**TASK INSTRUCTIONS**
All entries must come back exactly as given, with no pictures in the copy.

#####

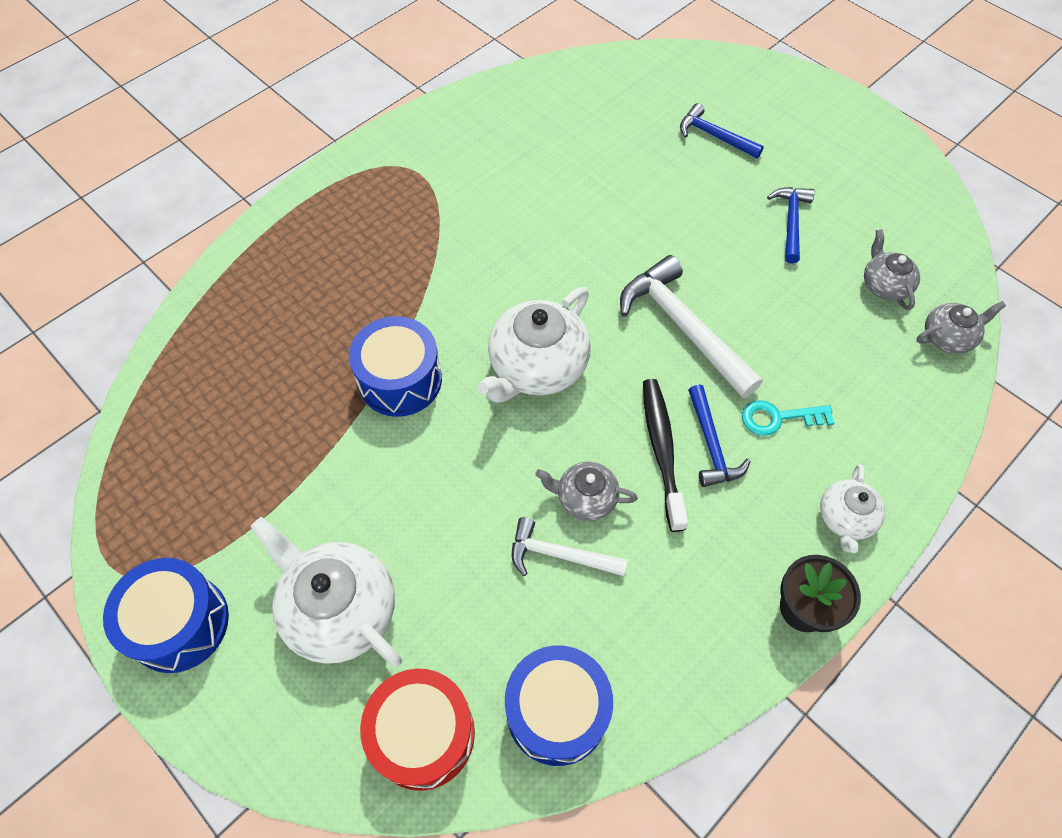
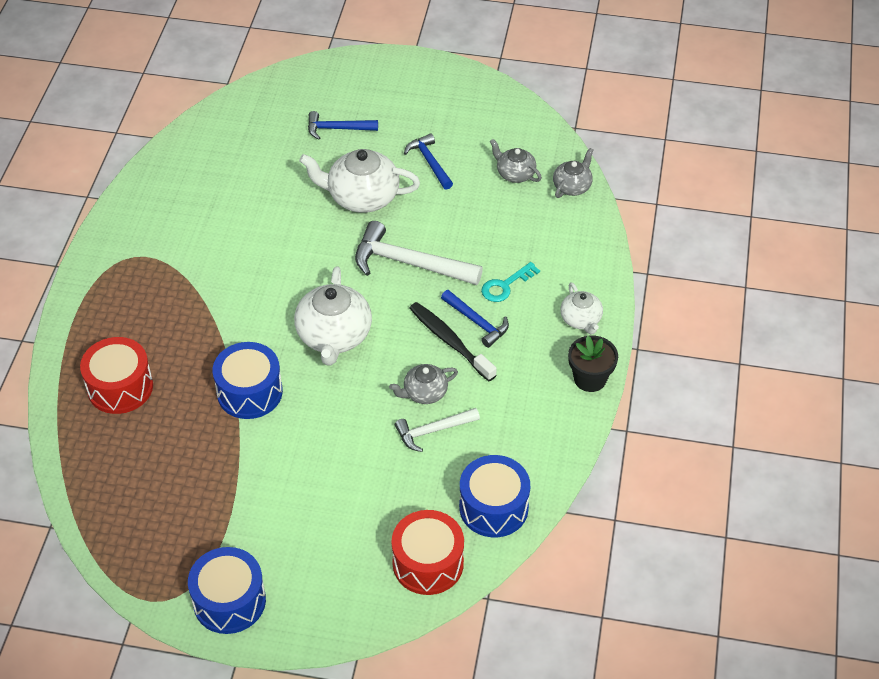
camera: 35 degrees left, 10 degrees down
white teapot [250,517,402,667] -> white teapot moved to [299,149,420,213]
none -> red drum [80,337,153,414]

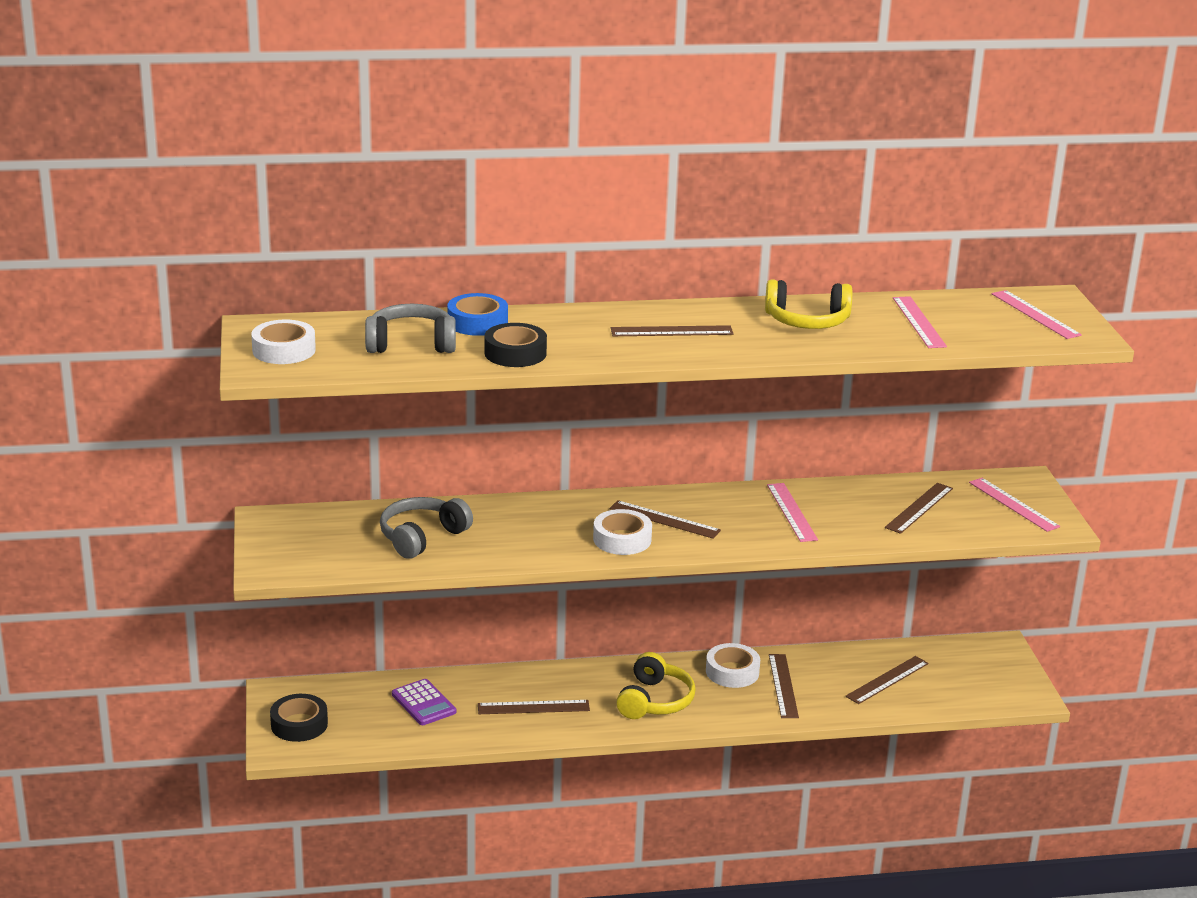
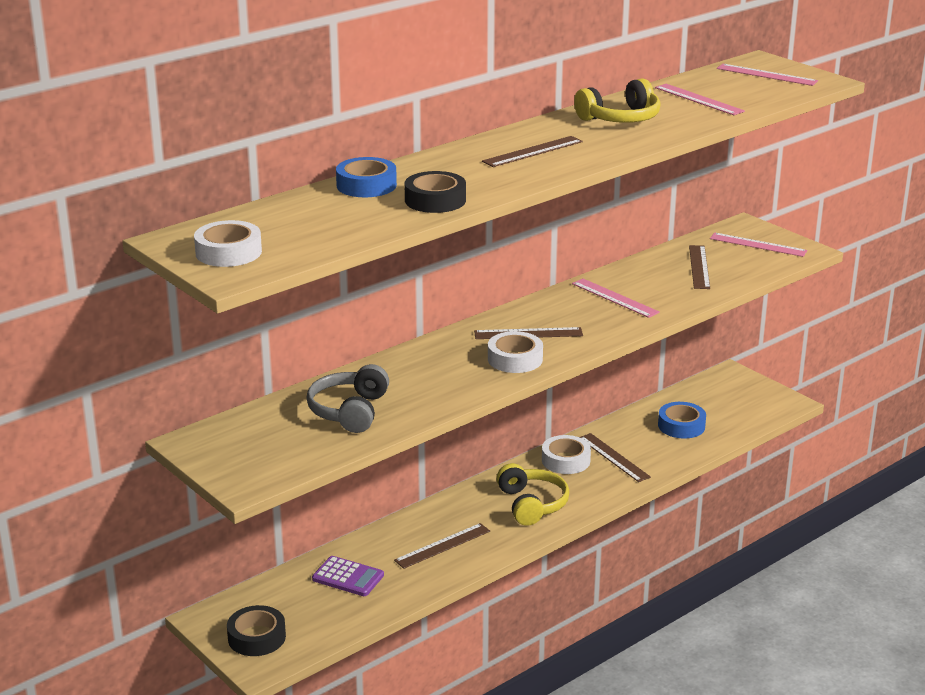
camera: 30 degrees left, 0 degrees up
grey headphones [365,304,456,353] -> none
brown ruler [845,656,929,704] -> blue tape [658,402,706,439]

#####

**YOUR RESPONSE**
camera: 35 degrees left, 10 degrees down
white teapot [250,517,402,667] -> white teapot moved to [299,149,420,213]
none -> red drum [80,337,153,414]

camera: 30 degrees left, 0 degrees up
grey headphones [365,304,456,353] -> none
brown ruler [845,656,929,704] -> blue tape [658,402,706,439]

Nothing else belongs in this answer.